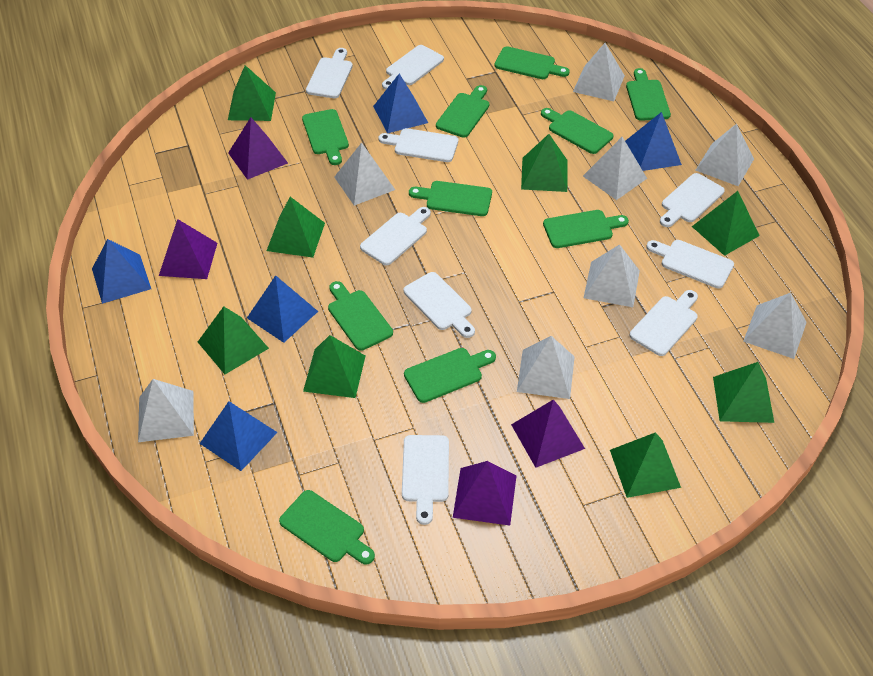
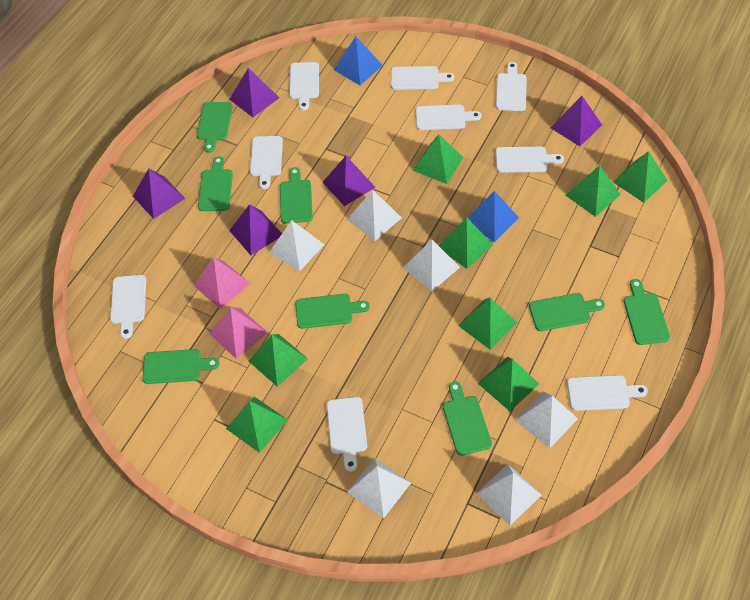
blue pyramid: [92,239,151,304] [199,401,278,471] [247,275,318,343] [373,74,428,133] [625,112,682,171] = 5 -> [334,37,383,85] [468,191,519,242] = 2
green cutting board: [279,490,375,565] [302,109,349,165] [328,281,393,351] [404,348,496,403] [409,181,492,216] [436,85,489,138] [494,46,570,79] [541,108,613,154] [543,210,629,248] [626,68,671,121] = 10 -> [143,349,219,384] [197,102,232,153] [198,156,233,211] [280,167,313,224] [295,294,370,329] [443,382,492,456] [529,293,605,331] [624,279,670,345] = 8
pink pyramid: none = 0 -> [193,257,250,309] [209,307,268,359] = 2
purple pyramid: [159,219,217,279] [228,117,288,180] [453,461,516,526] [511,400,585,468] = 4 -> [133,169,185,219] [229,68,279,117] [229,204,282,255] [322,156,375,206] [550,96,602,146] = 5
white pyramid: [138,379,194,442] [334,143,395,206] [517,336,575,399] [573,43,625,101] [583,137,647,200] [584,244,640,307] [696,124,754,186] [743,293,807,359] = 8 -> [269,220,325,271] [347,190,402,241] [347,458,411,518] [403,240,460,291] [476,464,541,526] [515,392,578,449] = 6

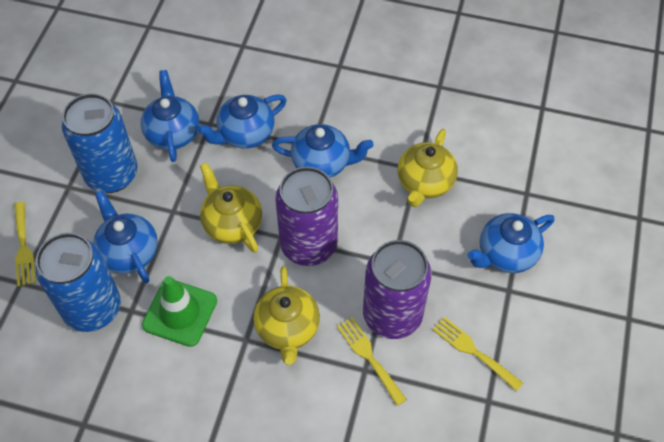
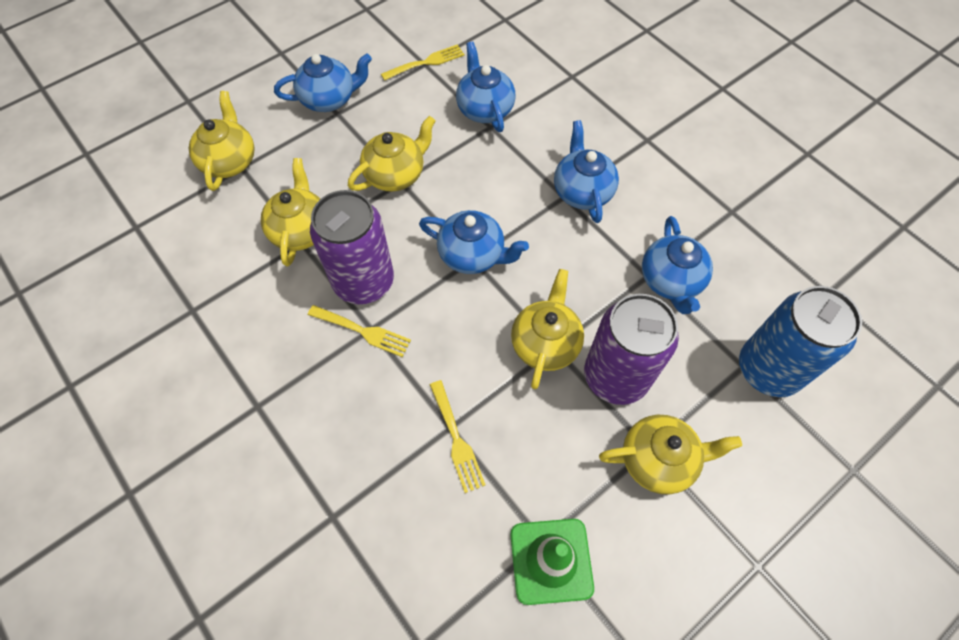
blue can: [36,233,121,332] [62,93,138,193] = 2 -> [739,286,862,397] = 1
yellow teapot: [200,163,262,253] [254,266,320,365] [398,129,458,207] = 3 -> [189,91,254,191] [261,158,320,266] [348,116,435,192] [511,269,584,389] [599,415,742,494] = 5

□ □ □

Required action:
For every line above that has "blue" in it, copy the line.

Solution for this exercise:
blue pyramid: [92,239,151,304] [199,401,278,471] [247,275,318,343] [373,74,428,133] [625,112,682,171] = 5 -> [334,37,383,85] [468,191,519,242] = 2
blue can: [36,233,121,332] [62,93,138,193] = 2 -> [739,286,862,397] = 1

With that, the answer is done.